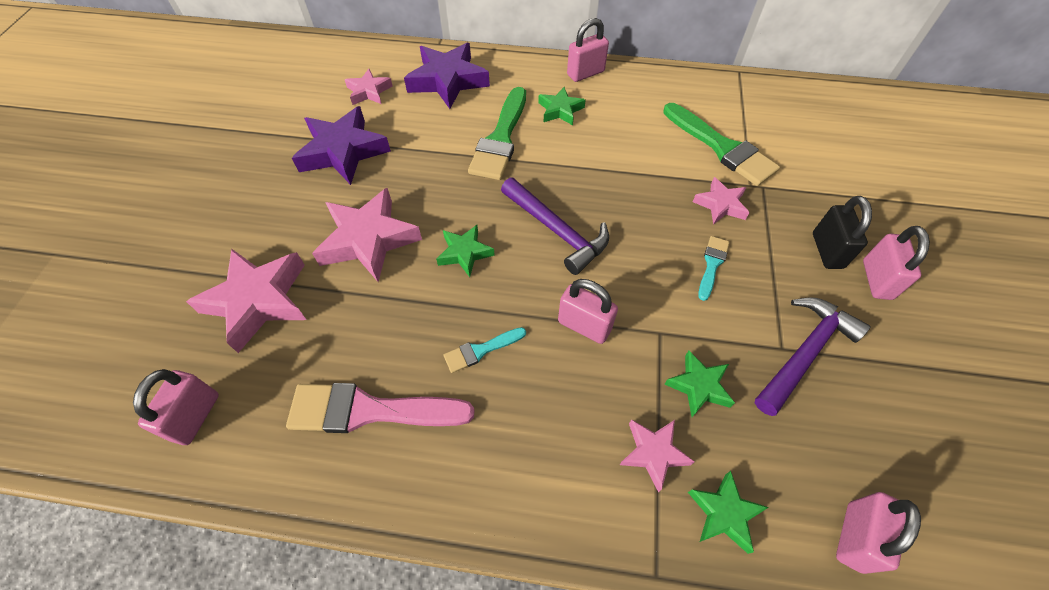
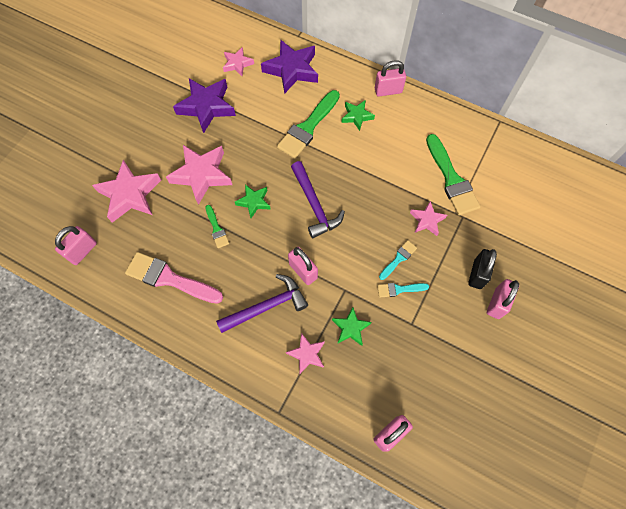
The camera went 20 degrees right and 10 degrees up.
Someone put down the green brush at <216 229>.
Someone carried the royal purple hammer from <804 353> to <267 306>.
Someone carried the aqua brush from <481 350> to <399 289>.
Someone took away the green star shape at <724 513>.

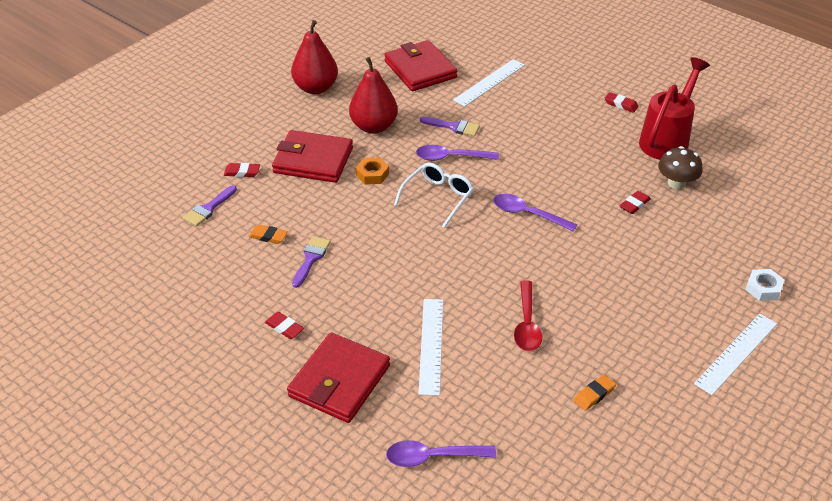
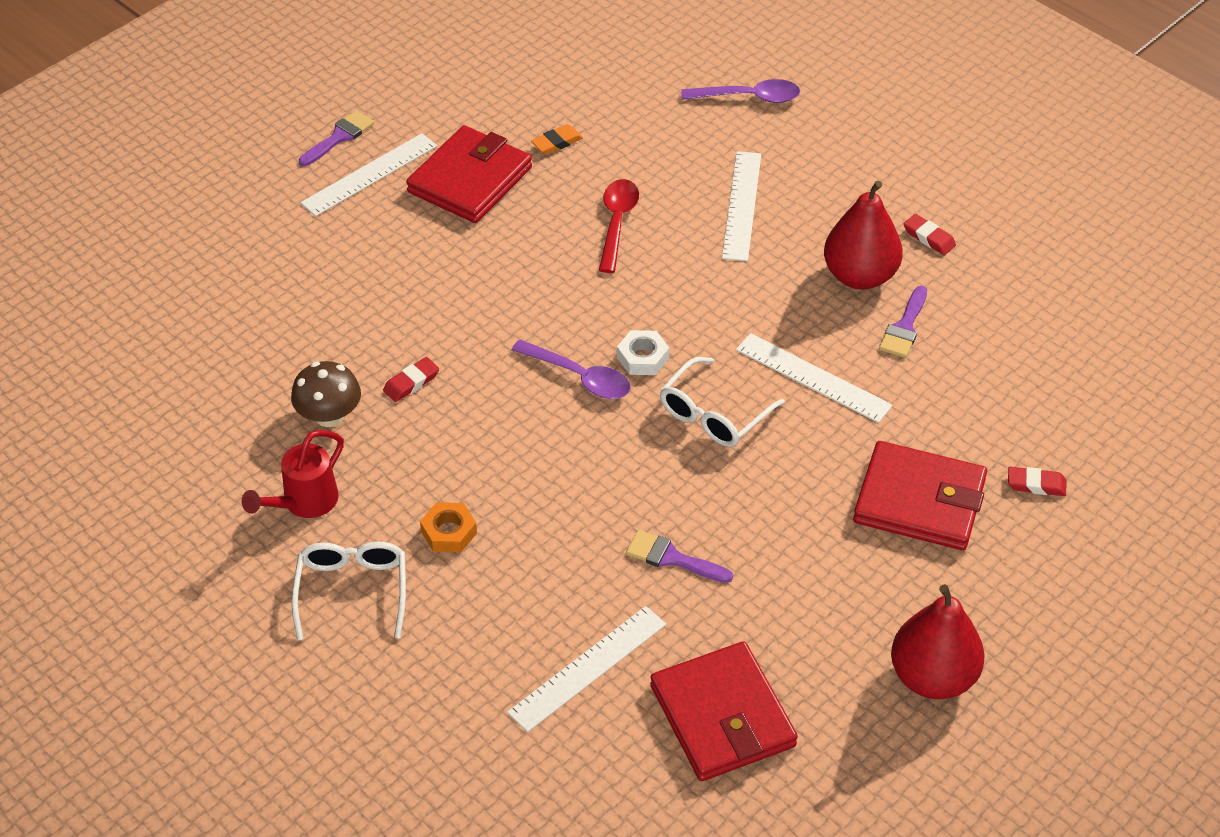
The camera went 175 degrees left and 5 degrees up.
Someone scaled the scarlet watering can at <667 139> by 0.64.
Someone swapped the scarlet gum eraser at <621 104> for the white eyeglasses at <352 591>.
Someone carried the royal purple brush from <208 208> to <339 137>.
Someone carried the scarlet card wallet from <339 381> to <470 180>.
Someone carried the bright orange nut from <372 174> to <449 532>.
Someone carried the white nut from <763 288> to <643 358>.
Someone put down the white measuring stick at <813 378>.
Someone carried the scarlet pear fruit from <374 127> to <860 276>.
Someone took away the bright orange gum eraser at <268 236>.
Someone took away the royal purple teaspoon at <451 157>.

____________

* _Required action_
Reproduce only the lines from the first line of the entries through the line containing "Someone carried the aqua", exactly and with both ends kept. Omit the pictures.

* _Written response_
The camera went 20 degrees right and 10 degrees up.
Someone put down the green brush at <216 229>.
Someone carried the royal purple hammer from <804 353> to <267 306>.
Someone carried the aqua brush from <481 350> to <399 289>.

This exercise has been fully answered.